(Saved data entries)
◇ ◇ ◇
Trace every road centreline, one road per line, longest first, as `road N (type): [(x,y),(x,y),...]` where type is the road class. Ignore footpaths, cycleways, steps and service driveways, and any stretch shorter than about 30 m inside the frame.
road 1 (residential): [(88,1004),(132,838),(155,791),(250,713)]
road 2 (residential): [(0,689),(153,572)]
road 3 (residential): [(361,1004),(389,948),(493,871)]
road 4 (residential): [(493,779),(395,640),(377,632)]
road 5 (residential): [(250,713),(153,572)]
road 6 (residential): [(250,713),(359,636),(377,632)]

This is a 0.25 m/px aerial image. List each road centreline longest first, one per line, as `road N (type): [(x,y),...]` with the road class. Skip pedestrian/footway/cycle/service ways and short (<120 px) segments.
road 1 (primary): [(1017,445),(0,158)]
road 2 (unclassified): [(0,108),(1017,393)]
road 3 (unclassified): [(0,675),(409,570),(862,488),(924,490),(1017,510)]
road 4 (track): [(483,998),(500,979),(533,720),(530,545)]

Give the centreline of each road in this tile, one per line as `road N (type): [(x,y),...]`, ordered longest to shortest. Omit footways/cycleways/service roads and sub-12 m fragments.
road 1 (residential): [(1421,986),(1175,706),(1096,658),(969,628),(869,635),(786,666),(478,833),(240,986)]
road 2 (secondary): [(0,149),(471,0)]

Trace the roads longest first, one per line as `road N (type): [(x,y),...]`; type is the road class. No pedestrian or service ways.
◇ ◇ ◇
> DIRECTIONS: An exact copy of the data, with every line intact, is the required answer.

> TASK SOLUTION:
Trace every road centreline, one road per line, longest first, as `road N (type): [(x,y),(x,y),...]` where type is the road class. Ignore footpaths, cycleways, steps and service driveways, and any stretch shorter than about 30 m inside the frame.
road 1 (residential): [(88,1004),(132,838),(155,791),(250,713)]
road 2 (residential): [(0,689),(153,572)]
road 3 (residential): [(361,1004),(389,948),(493,871)]
road 4 (residential): [(493,779),(395,640),(377,632)]
road 5 (residential): [(250,713),(153,572)]
road 6 (residential): [(250,713),(359,636),(377,632)]

This is a 0.25 m/px aerial image. List each road centreline longest first, one per line, as `road N (type): [(x,y),...]` with the road class. Skip pedestrian/footway/cycle/service ways and short (<120 px) segments.
road 1 (primary): [(1017,445),(0,158)]
road 2 (unclassified): [(0,108),(1017,393)]
road 3 (unclassified): [(0,675),(409,570),(862,488),(924,490),(1017,510)]
road 4 (track): [(483,998),(500,979),(533,720),(530,545)]

Give the centreline of each road in this tile, one per line as `road N (type): [(x,y),...]`, ordered longest to shortest. Omit footways/cycleways/service roads and sub-12 m fragments.
road 1 (residential): [(1421,986),(1175,706),(1096,658),(969,628),(869,635),(786,666),(478,833),(240,986)]
road 2 (secondary): [(0,149),(471,0)]

Trace the roads longest first, one per line as `road N (type): [(x,y),...]`; type is the road class. No pedestrian or service ways.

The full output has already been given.